- _What is being asked_
Your response must be made up of each line in the data below that contains the string "none".

(Object matching data)
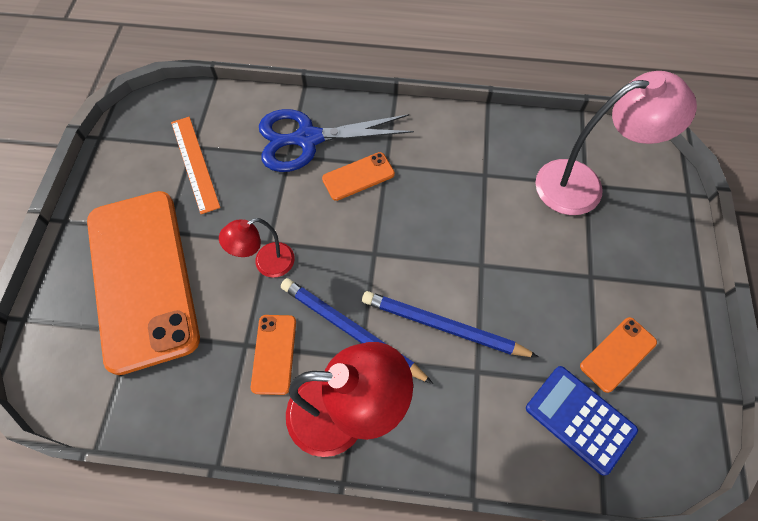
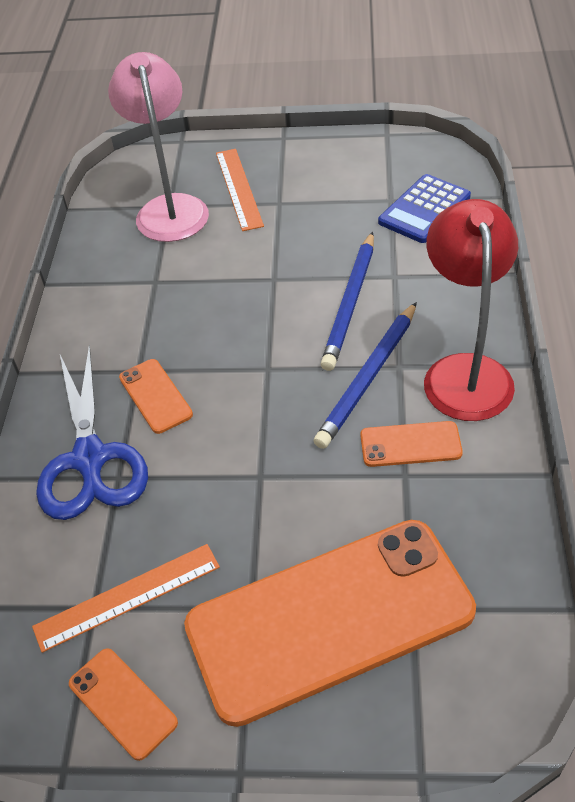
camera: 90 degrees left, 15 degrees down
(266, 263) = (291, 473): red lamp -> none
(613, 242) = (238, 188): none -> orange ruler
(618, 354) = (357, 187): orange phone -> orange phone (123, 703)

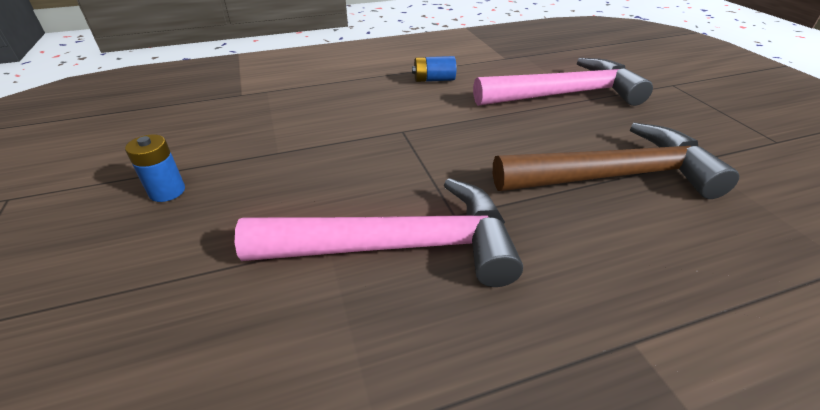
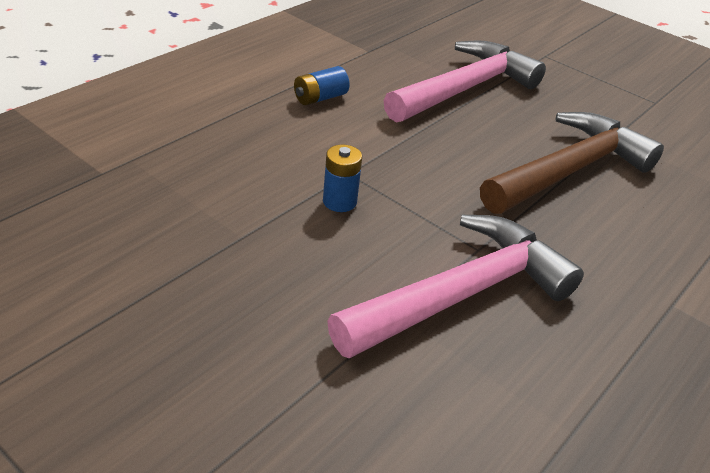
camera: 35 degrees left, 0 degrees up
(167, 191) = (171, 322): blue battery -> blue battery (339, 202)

- _Written response_
(266, 263) = (291, 473): red lamp -> none
(613, 242) = (238, 188): none -> orange ruler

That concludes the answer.